• [Problem]: Starting at the top of the records below and ending with the line that contains "gray hexagon: (428, 354) -> (473, 559), moved", print each line exactly as written, skipping the pictures.
[Available records — start]
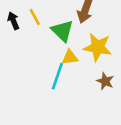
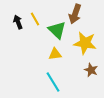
yellow triangle: (70, 57) -> (55, 54), moved
cyan line: (57, 76) -> (53, 82), moved, turned -50

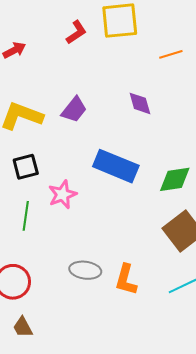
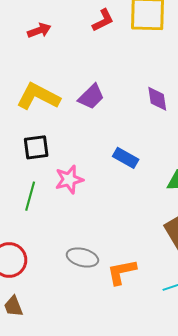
blue rectangle: (116, 166) -> (126, 158), size x0.6
orange L-shape: (126, 280) -> (122, 272), turned 56

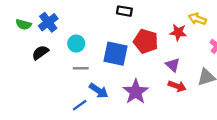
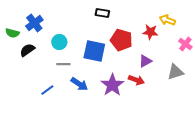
green semicircle: (24, 24) -> (12, 33), moved
purple triangle: (173, 65) -> (145, 61), turned 48
red arrow: (177, 86) -> (136, 80), moved
blue line: (80, 105) -> (47, 90), moved

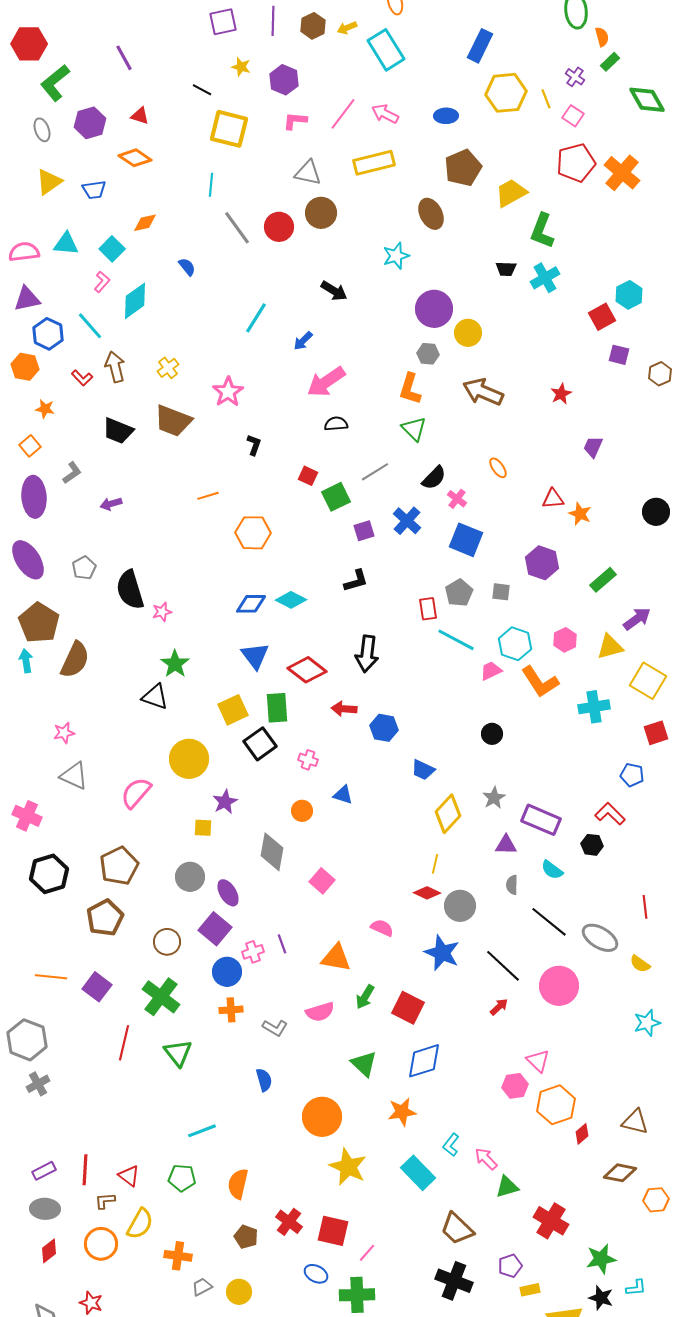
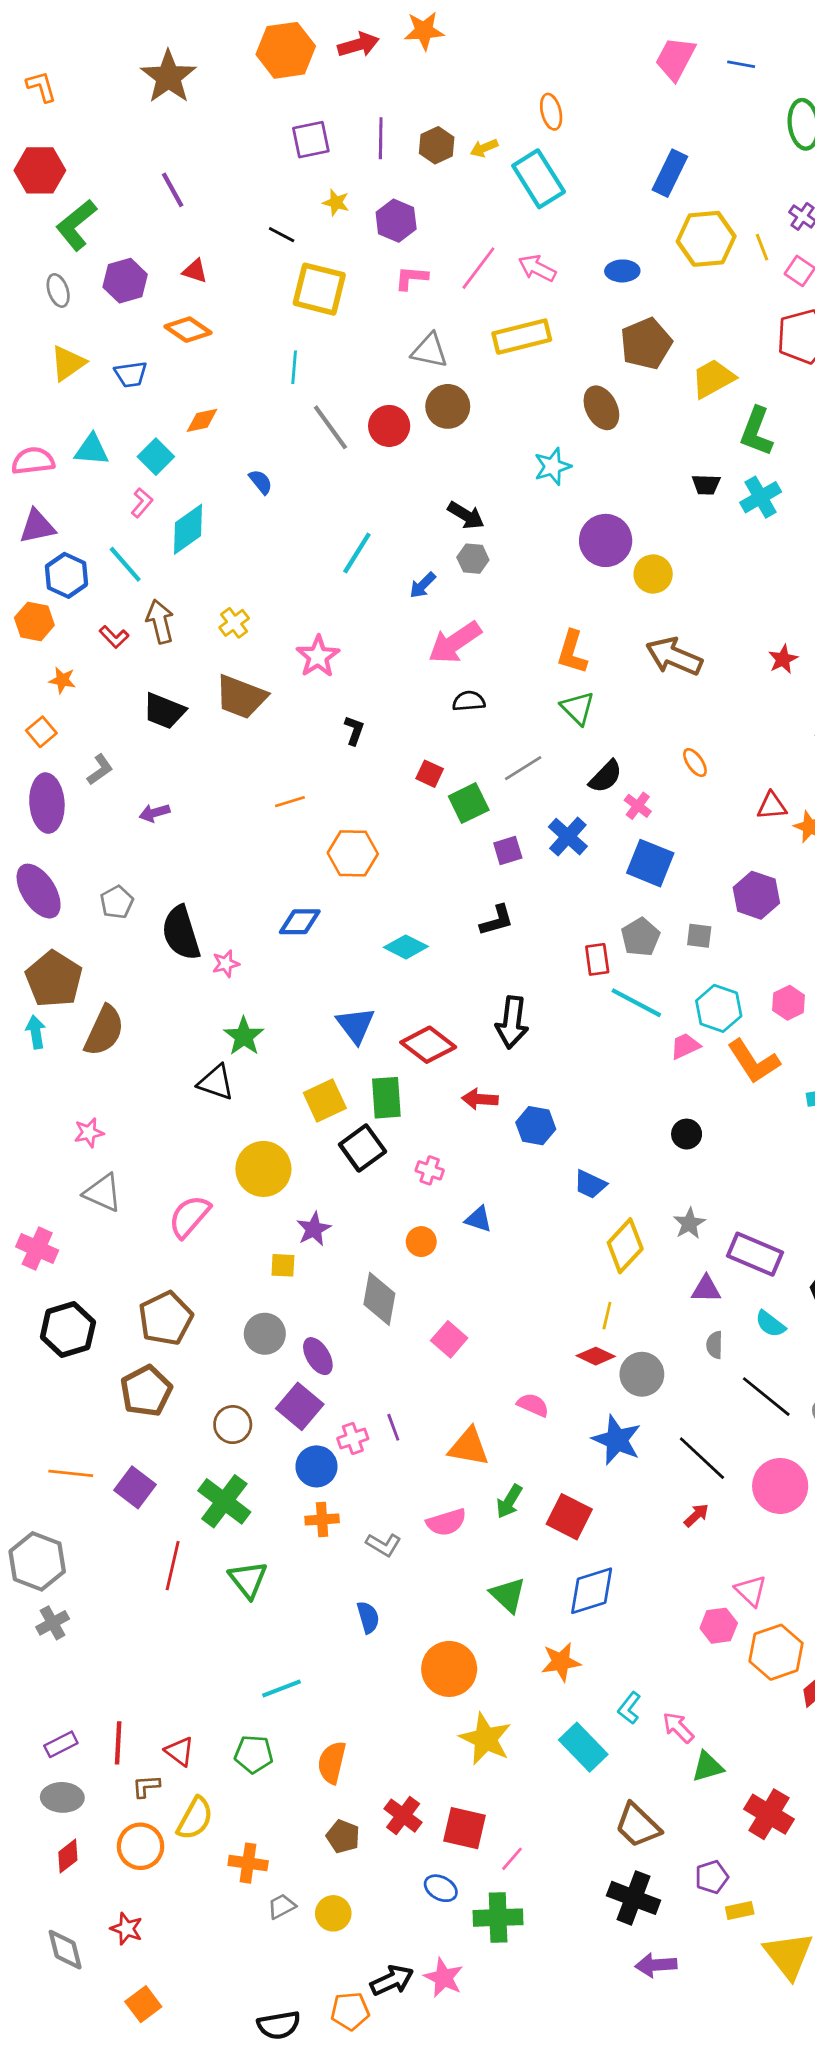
gray hexagon: (428, 354) -> (473, 559), moved
blue diamond: (251, 604) -> (300, 922), moved

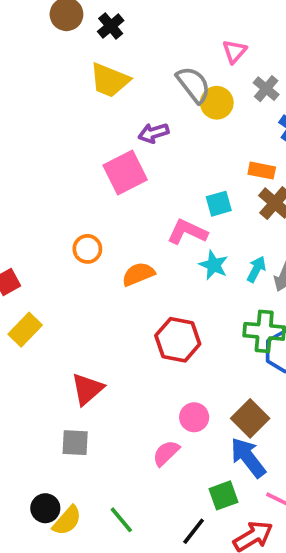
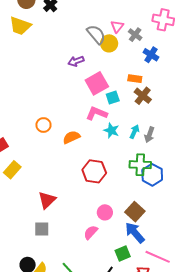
pink triangle: (234, 51) -> (117, 27), moved
yellow trapezoid: (110, 80) -> (20, 26), moved
pink square: (125, 173) -> (97, 83), moved

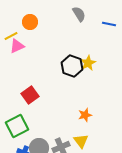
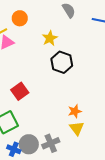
yellow star: (88, 63) -> (50, 38), moved
yellow triangle: (81, 141) -> (77, 128), moved

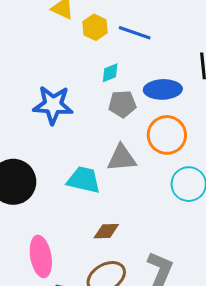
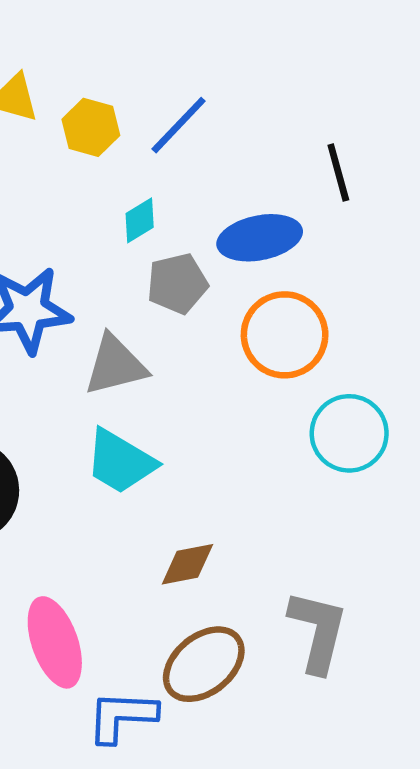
blue line: (135, 33) -> (179, 125), turned -56
gray triangle: (122, 158) -> (115, 365), moved
cyan trapezoid: (84, 180) -> (120, 462), turned -153

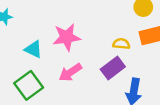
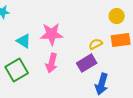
yellow semicircle: (121, 44) -> (96, 44), turned -40
pink arrow: (70, 72) -> (52, 63), turned -48

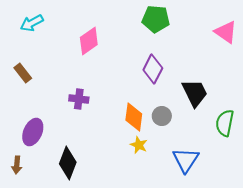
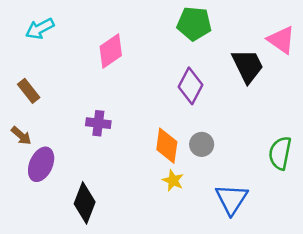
black trapezoid: (195, 93) -> (248, 66), moved
brown arrow: (17, 165) -> (21, 136), moved, turned -54

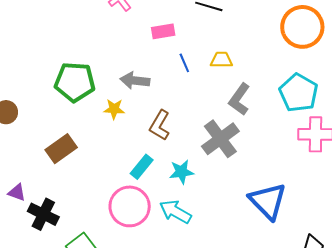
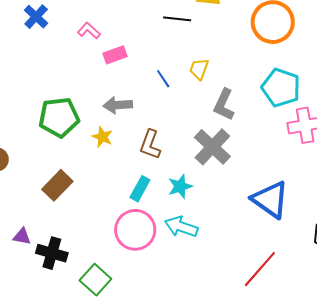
pink rectangle: (163, 31) -> (115, 55), moved
yellow trapezoid: (221, 60) -> (199, 69), turned -60
yellow star: (114, 109) -> (102, 137), turned 30

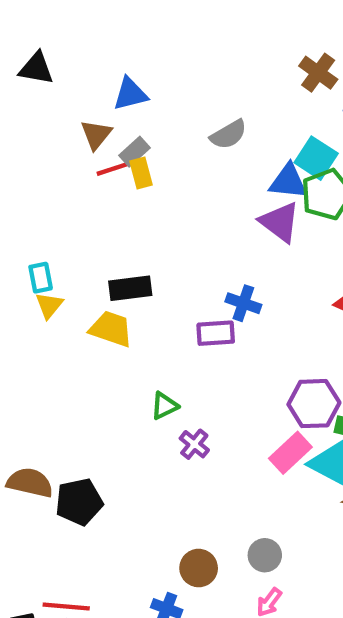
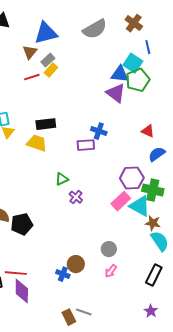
blue triangle: (130, 94) -> (46, 33), size x1.4
gray semicircle: (228, 135) -> (95, 29), moved, size x1.4
red line: (113, 169) -> (32, 77), moved
yellow rectangle: (141, 173) -> (51, 70), turned 56
brown circle: (199, 568) -> (76, 264), moved

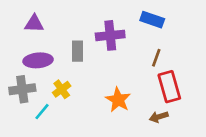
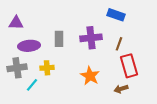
purple triangle: (34, 24) -> (16, 23), moved
purple cross: (110, 35) -> (91, 38), moved
yellow cross: (62, 89) -> (47, 68), turned 32

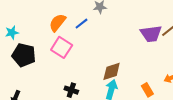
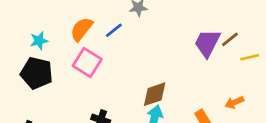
cyan star: (12, 33) -> (39, 41), moved
purple trapezoid: (151, 34) -> (207, 43), turned 125

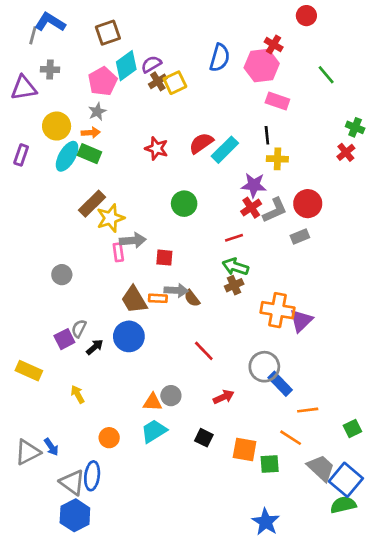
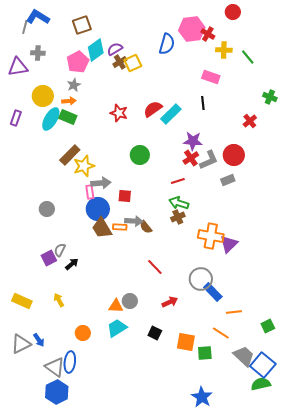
pink hexagon: (262, 66) -> (192, 29), moved
red cross: (346, 152) -> (250, 121), moved
yellow cross: (277, 159) -> (224, 50), moved
blue circle: (129, 336) -> (98, 209), moved
yellow rectangle: (29, 371) -> (22, 301), moved

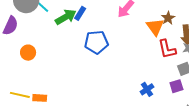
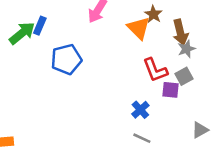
red L-shape: (167, 49) -> (155, 70), moved
purple square: (176, 86) -> (170, 90), moved, turned 32

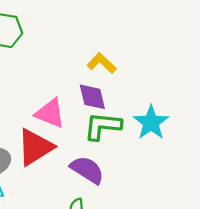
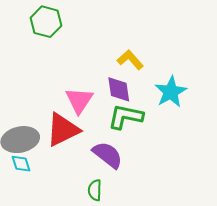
pink triangle: (50, 113) -> (79, 100), turned 36
cyan star: (151, 122) -> (171, 92), moved

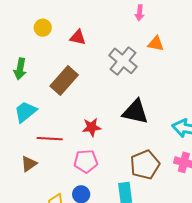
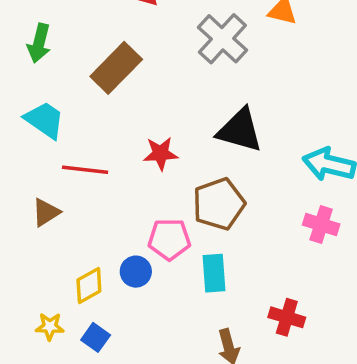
cyan trapezoid: (25, 112) -> (45, 120), turned 70
pink pentagon: (86, 161) -> (169, 239), moved
brown pentagon: (145, 165) -> (219, 204), moved

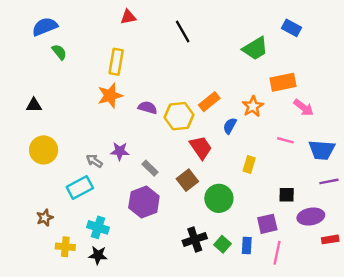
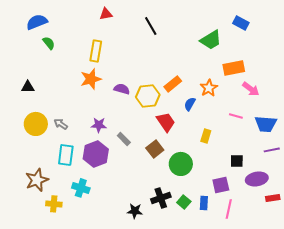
gray arrow: (94, 161) -> (61, 124), moved
cyan rectangle: (80, 187) -> (66, 155), turned -55
purple hexagon: (144, 202) -> (96, 154), moved
brown star: (45, 218) -> (37, 180), size x1.6
black star: (98, 255) -> (135, 211), moved

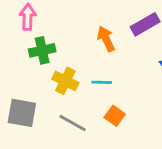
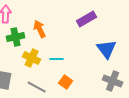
orange arrow: (106, 39) -> (40, 29), moved

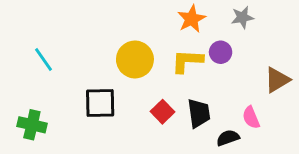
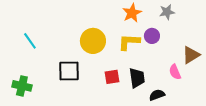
red square: (163, 112) -> (112, 77), turned 35
pink semicircle: (251, 118) -> (175, 72), moved

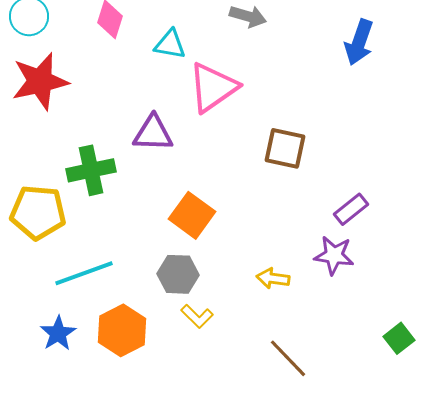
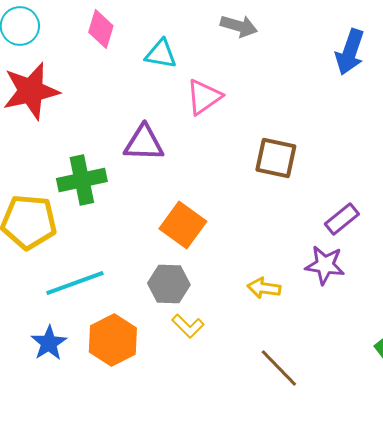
pink triangle: (213, 87) -> (204, 97), size x0.7

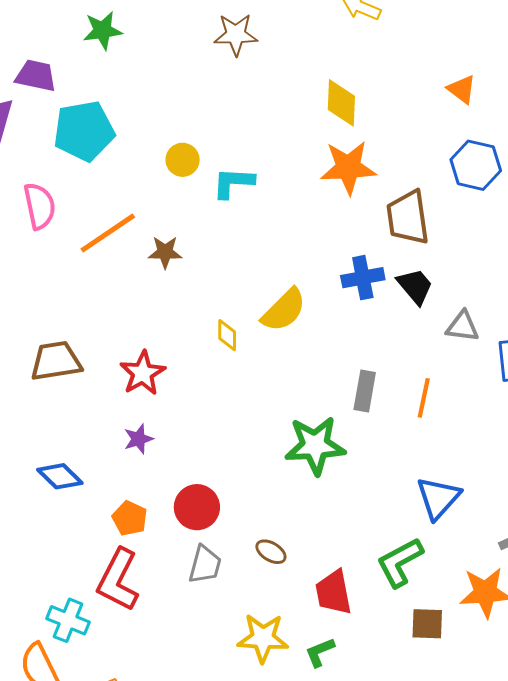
[Available records — finish]
• [Solved exercise]:
yellow triangle: (70, 57) -> (55, 54), moved
cyan line: (57, 76) -> (53, 82), moved, turned -50

blue rectangle: (116, 166) -> (126, 158), size x0.6
orange L-shape: (126, 280) -> (122, 272), turned 56

green semicircle: (24, 24) -> (12, 33), moved
purple triangle: (173, 65) -> (145, 61), turned 48
red arrow: (177, 86) -> (136, 80), moved
blue line: (80, 105) -> (47, 90), moved

gray hexagon: (428, 354) -> (473, 559), moved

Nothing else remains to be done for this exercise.